Start at the first line of the material below and retype each line through the one containing "TR3: NPN TIP120", exactly.

------------------------------------------------

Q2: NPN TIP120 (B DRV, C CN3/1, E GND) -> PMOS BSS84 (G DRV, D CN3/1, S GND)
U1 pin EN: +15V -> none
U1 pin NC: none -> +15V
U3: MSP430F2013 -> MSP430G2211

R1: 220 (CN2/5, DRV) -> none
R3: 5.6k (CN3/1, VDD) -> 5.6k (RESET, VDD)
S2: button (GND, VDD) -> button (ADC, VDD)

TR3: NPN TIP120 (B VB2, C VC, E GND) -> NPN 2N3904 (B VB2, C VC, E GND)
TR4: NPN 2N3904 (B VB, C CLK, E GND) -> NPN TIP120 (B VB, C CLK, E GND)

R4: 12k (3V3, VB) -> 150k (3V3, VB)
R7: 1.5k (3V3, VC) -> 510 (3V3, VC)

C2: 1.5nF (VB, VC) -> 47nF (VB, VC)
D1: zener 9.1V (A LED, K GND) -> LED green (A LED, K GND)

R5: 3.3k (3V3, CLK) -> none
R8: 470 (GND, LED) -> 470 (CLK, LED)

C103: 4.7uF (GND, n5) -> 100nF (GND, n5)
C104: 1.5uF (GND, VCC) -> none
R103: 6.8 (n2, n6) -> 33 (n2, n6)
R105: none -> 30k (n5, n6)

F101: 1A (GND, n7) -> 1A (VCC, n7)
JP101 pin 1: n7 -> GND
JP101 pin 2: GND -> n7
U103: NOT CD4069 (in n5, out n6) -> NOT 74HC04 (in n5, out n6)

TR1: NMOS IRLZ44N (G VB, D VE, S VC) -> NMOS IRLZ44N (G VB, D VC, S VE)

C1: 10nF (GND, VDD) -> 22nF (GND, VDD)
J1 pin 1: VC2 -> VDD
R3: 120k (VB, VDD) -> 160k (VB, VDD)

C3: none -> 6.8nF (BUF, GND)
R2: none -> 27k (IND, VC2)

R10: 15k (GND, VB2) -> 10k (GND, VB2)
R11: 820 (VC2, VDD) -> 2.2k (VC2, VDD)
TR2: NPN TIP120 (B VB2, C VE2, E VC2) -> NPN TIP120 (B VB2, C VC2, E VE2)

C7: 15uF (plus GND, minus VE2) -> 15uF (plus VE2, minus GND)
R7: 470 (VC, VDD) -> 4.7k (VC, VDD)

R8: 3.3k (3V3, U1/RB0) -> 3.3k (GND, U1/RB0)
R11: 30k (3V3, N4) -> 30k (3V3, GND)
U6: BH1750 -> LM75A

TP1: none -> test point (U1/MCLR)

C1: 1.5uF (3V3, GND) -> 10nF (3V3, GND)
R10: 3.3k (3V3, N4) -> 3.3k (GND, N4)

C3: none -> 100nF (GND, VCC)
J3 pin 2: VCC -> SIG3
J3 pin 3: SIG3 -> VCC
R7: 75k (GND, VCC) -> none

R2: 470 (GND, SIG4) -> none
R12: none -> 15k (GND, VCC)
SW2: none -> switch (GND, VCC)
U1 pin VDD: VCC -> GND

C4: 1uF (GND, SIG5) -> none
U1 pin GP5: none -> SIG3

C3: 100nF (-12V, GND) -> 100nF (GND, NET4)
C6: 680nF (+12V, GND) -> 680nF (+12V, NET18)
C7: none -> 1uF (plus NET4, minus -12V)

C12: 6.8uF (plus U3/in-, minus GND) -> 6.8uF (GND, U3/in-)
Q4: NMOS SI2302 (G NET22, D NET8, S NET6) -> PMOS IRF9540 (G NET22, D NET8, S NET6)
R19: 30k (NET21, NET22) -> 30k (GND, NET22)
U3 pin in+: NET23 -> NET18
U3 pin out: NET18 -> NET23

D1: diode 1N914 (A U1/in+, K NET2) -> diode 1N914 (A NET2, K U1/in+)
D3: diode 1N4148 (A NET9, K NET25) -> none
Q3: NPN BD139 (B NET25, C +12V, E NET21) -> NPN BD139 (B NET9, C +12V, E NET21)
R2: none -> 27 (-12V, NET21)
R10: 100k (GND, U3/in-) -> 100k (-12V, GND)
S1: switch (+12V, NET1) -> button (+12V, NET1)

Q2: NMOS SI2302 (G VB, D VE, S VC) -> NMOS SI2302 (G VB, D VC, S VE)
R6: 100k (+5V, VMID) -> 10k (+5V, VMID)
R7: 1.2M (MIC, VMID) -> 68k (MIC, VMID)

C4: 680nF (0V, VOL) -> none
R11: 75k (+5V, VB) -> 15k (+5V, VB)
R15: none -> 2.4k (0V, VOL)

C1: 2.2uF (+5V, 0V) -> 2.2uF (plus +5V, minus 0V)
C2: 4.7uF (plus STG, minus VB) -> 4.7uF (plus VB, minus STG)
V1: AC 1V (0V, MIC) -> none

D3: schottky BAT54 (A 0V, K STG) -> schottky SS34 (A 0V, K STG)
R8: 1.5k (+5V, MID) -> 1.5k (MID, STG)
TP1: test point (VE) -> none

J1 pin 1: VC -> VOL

------------------------------------------------

● **EXERCISE RESPONSE**:
Q2: NPN TIP120 (B DRV, C CN3/1, E GND) -> PMOS BSS84 (G DRV, D CN3/1, S GND)
U1 pin EN: +15V -> none
U1 pin NC: none -> +15V
U3: MSP430F2013 -> MSP430G2211

R1: 220 (CN2/5, DRV) -> none
R3: 5.6k (CN3/1, VDD) -> 5.6k (RESET, VDD)
S2: button (GND, VDD) -> button (ADC, VDD)

TR3: NPN TIP120 (B VB2, C VC, E GND) -> NPN 2N3904 (B VB2, C VC, E GND)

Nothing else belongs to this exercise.